■ Exercise directions:
Look through the records below for the line with "red plate E3:F4 level 1 -> none" and the line with "tan brick I2:I3", then return those lines and all lines between, exactly.
Material for this exercise below:
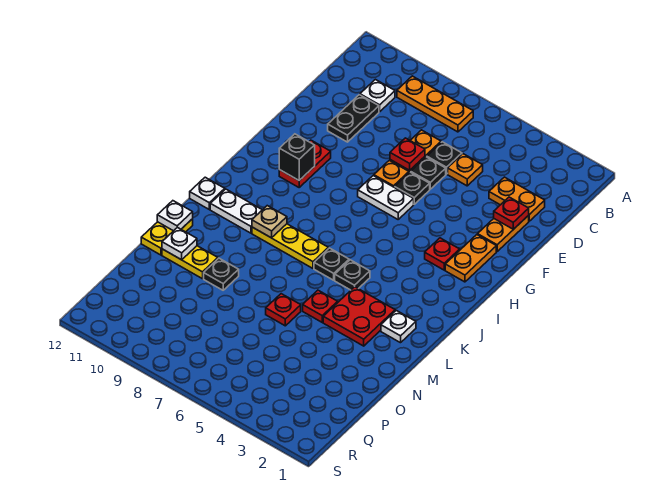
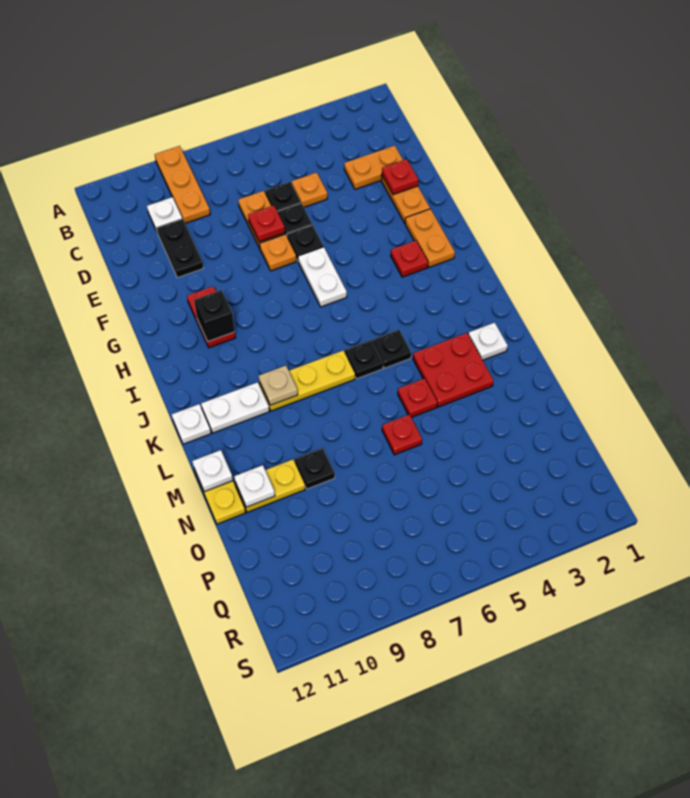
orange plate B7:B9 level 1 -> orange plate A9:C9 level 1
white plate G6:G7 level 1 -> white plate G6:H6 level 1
End of Material for this exercise.
Material for this exercise below:
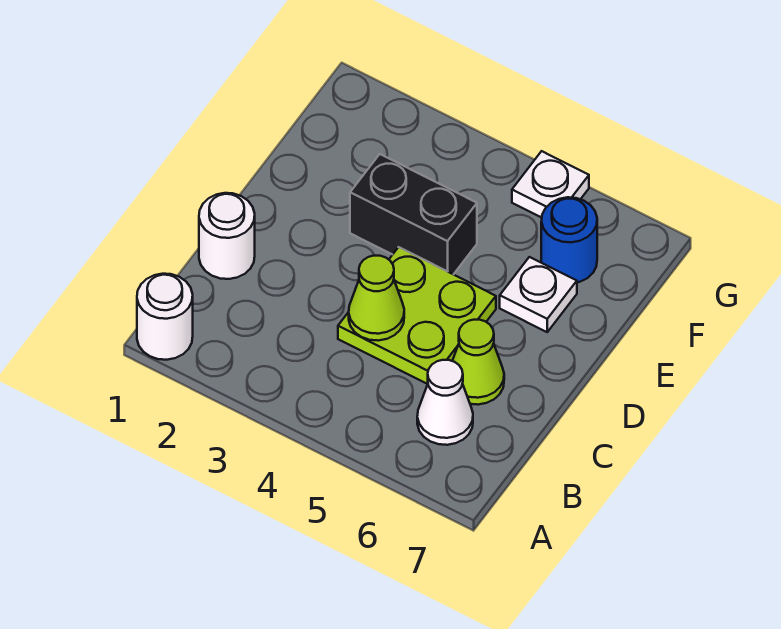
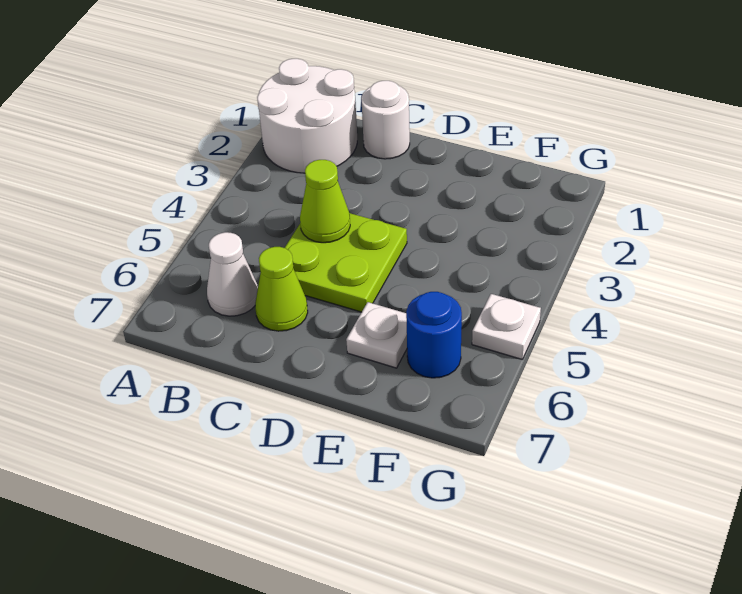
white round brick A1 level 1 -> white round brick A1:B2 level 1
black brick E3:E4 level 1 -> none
End of Material for this exercise.
Material for this exercise below:
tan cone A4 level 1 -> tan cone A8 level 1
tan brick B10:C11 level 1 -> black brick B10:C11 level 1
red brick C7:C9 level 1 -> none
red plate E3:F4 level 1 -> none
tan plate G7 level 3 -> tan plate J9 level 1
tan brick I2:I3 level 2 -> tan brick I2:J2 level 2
End of Material for this exercise.
■ Answer space:
red plate E3:F4 level 1 -> none
tan plate G7 level 3 -> tan plate J9 level 1
tan brick I2:I3 level 2 -> tan brick I2:J2 level 2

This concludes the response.